### TASK TO COMPLETE
Please copy out every line of the listing below in which the word "round" appears.

### RECORD SET
=-=-=

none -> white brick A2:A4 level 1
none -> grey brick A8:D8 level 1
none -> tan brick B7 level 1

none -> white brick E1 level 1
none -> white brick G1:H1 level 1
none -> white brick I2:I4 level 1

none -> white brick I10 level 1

=-=-=

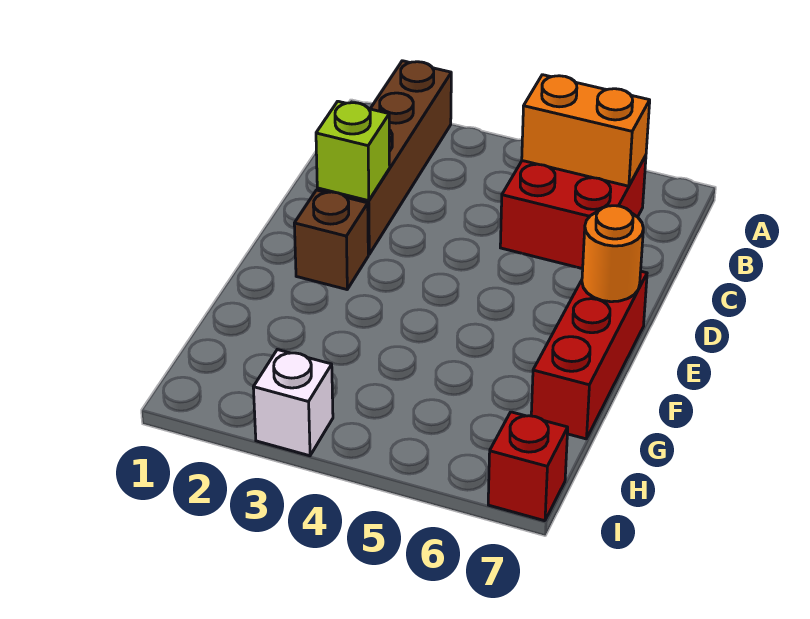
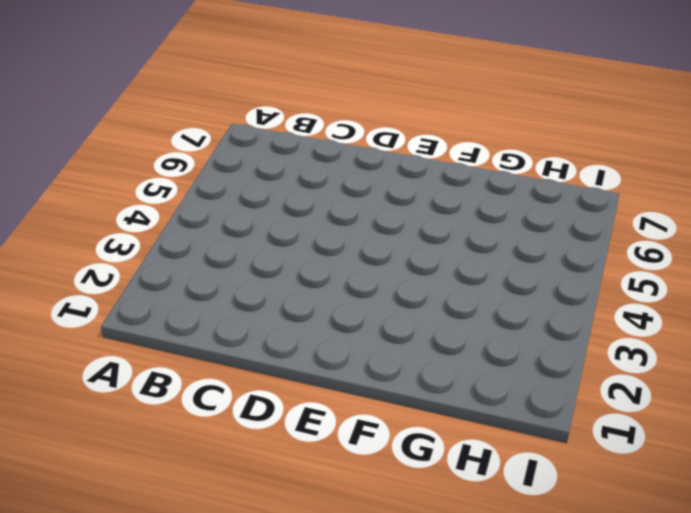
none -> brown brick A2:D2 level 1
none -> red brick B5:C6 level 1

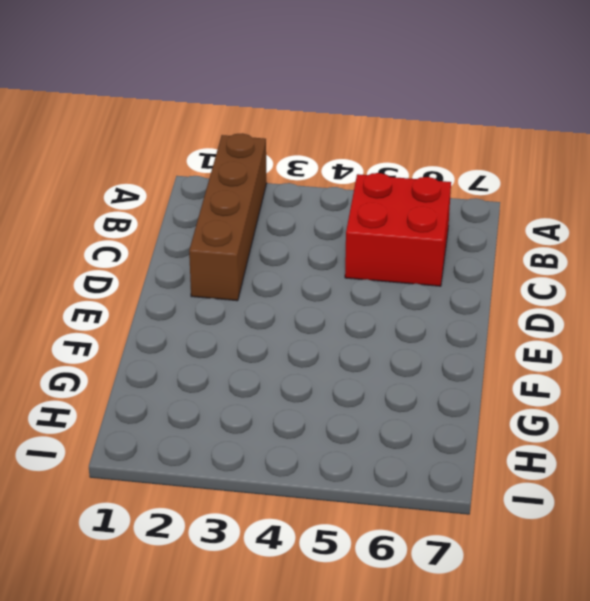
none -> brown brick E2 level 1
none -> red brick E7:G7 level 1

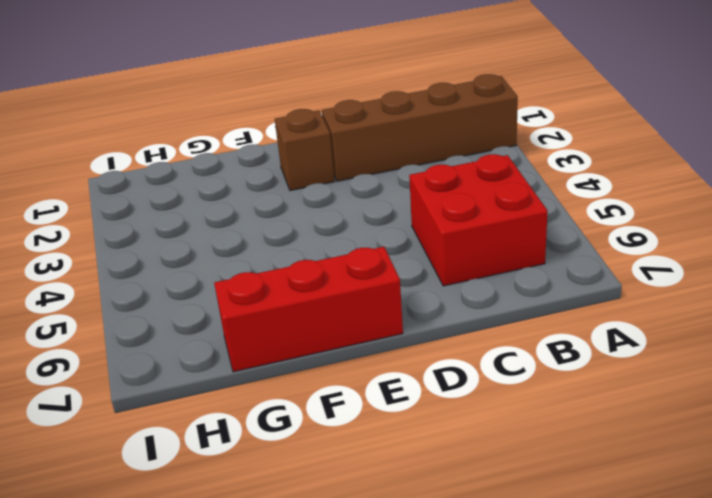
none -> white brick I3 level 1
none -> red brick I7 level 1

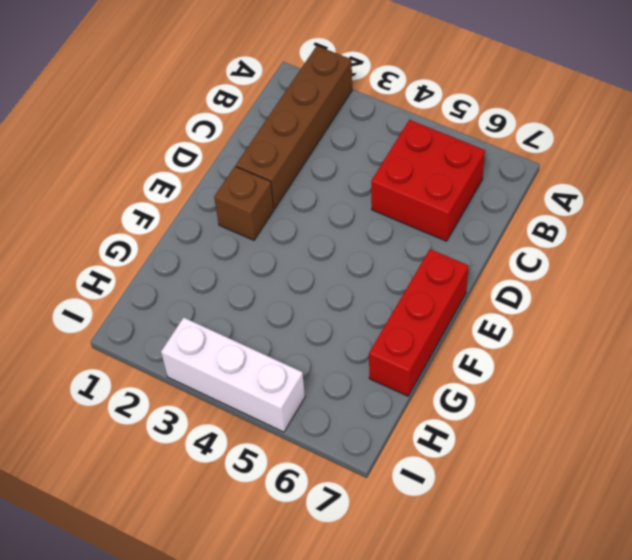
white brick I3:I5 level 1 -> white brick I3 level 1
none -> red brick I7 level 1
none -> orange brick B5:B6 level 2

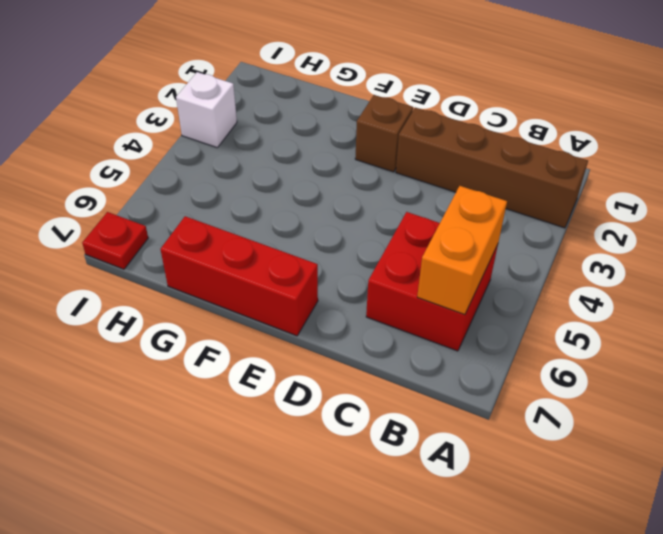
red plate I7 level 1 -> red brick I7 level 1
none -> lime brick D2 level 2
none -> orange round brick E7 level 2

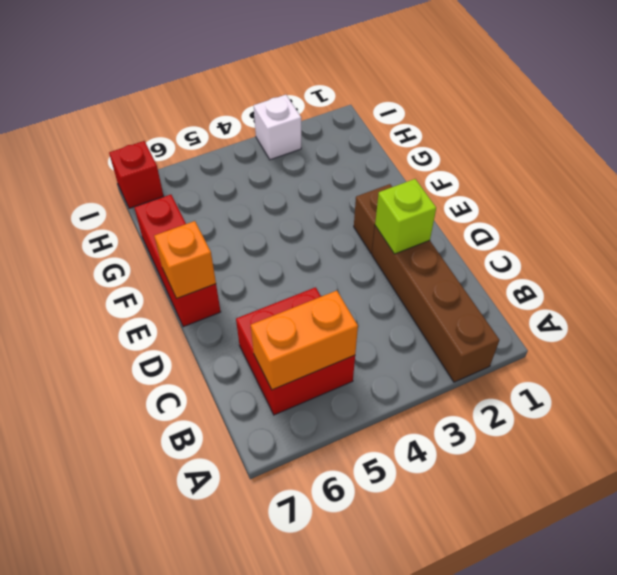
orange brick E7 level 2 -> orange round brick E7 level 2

=-=-=

### SOLUTION TO THE EXERCISE
none -> orange round brick E7 level 2
orange brick E7 level 2 -> orange round brick E7 level 2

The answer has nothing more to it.